SUPPLIED DATA –
++++++++++

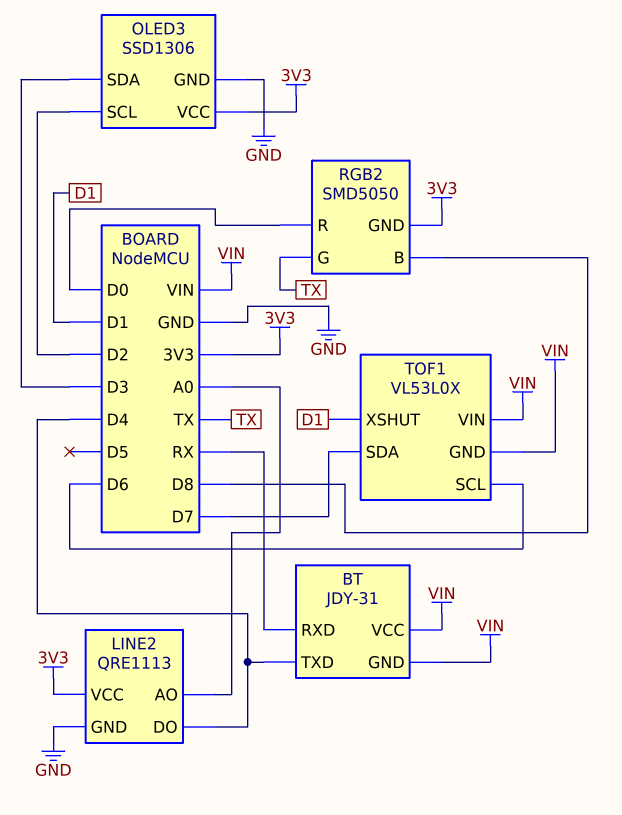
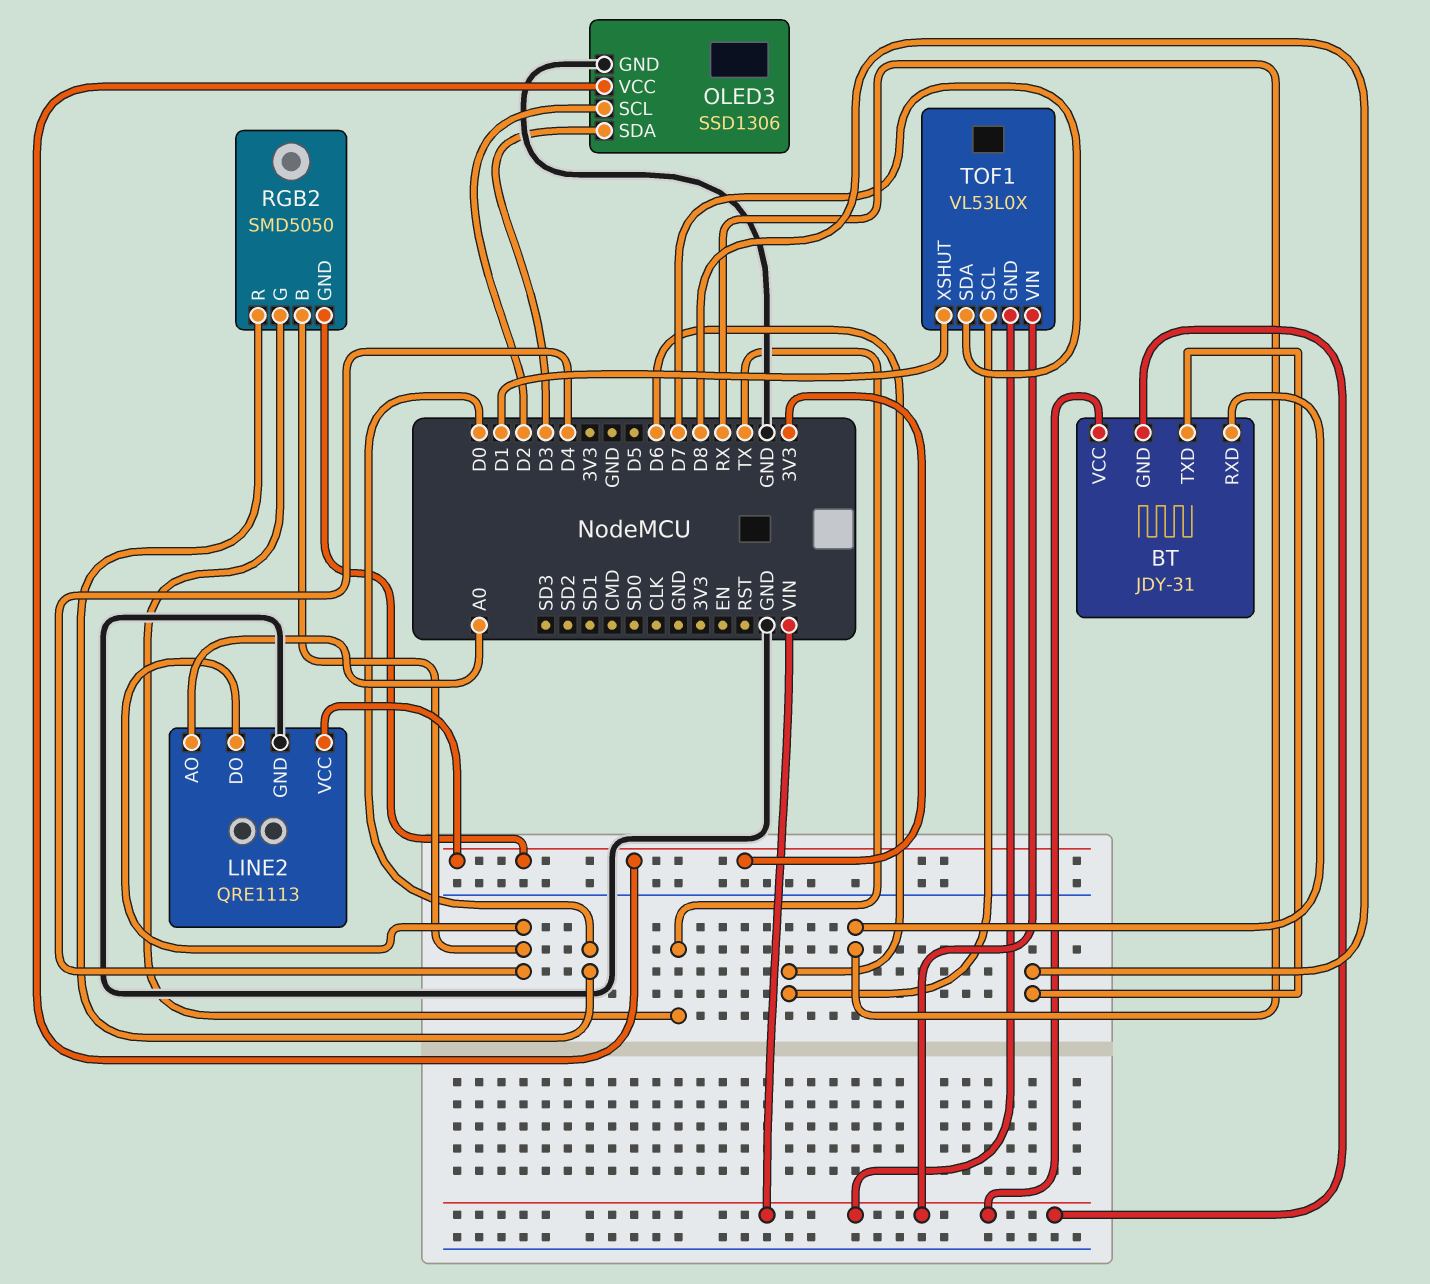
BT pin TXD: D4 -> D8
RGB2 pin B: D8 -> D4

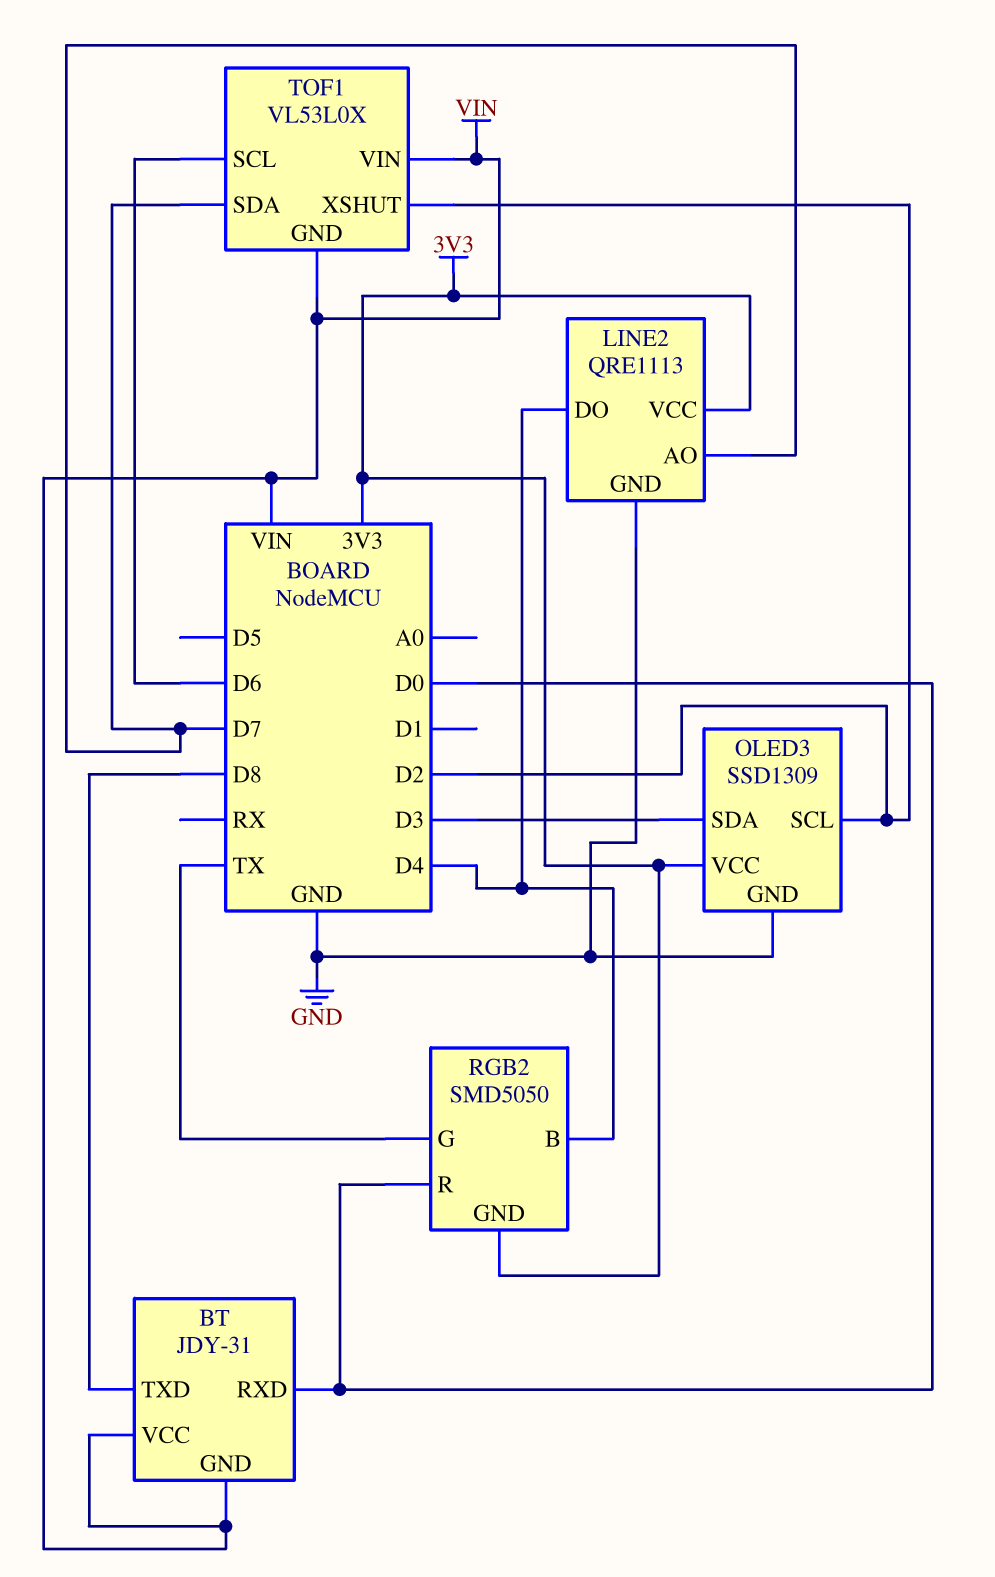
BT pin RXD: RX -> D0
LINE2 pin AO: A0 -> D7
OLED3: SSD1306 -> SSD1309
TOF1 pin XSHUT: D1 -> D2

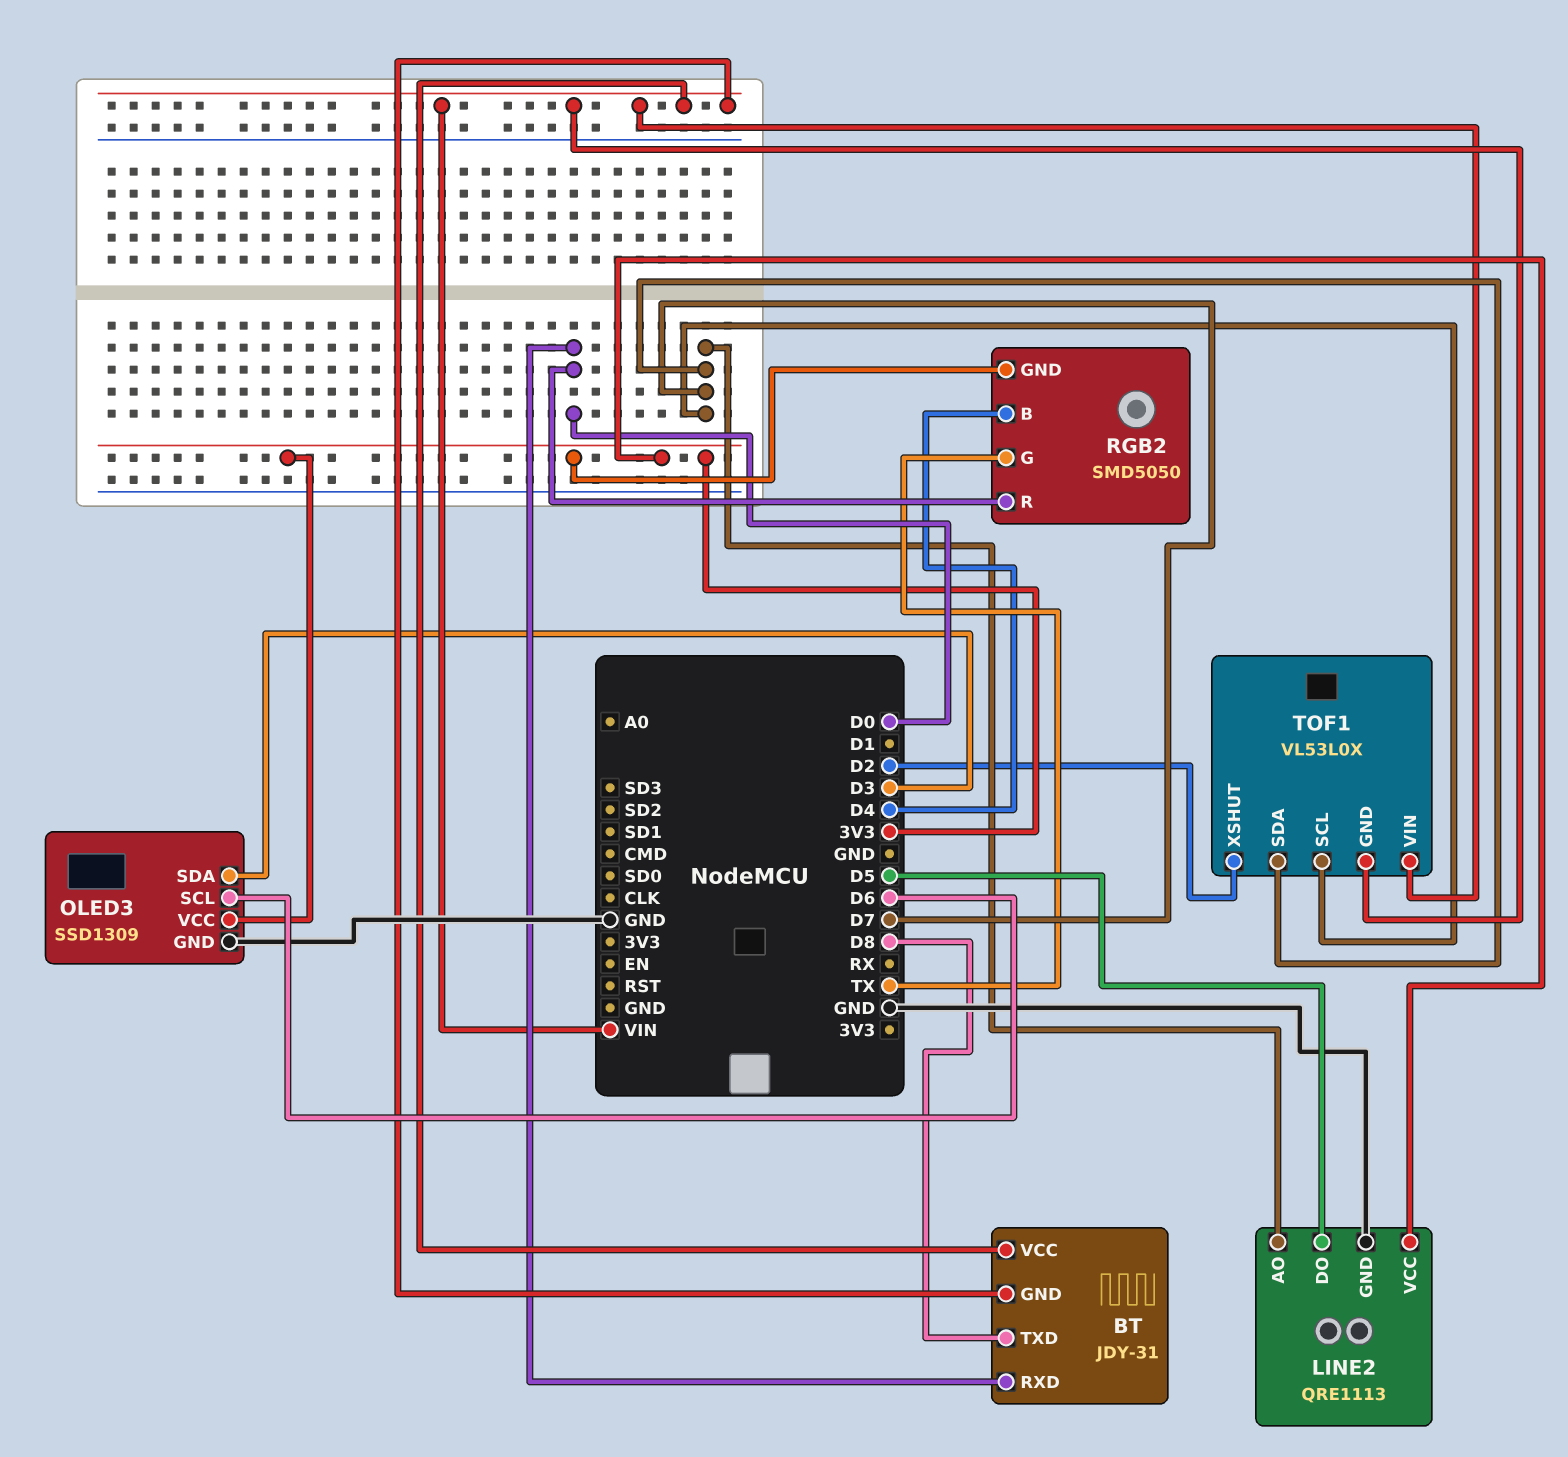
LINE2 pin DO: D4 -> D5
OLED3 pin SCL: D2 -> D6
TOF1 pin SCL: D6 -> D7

++++++++++

BRIEF – Reproduce the lines from the line containing "TOF1 pin XSHUT: D1 -> D2" through the end of the records above, exactly and inclusively, omitting pictures.

SOLUTION FOR THIS PROBLEM –
TOF1 pin XSHUT: D1 -> D2

LINE2 pin DO: D4 -> D5
OLED3 pin SCL: D2 -> D6
TOF1 pin SCL: D6 -> D7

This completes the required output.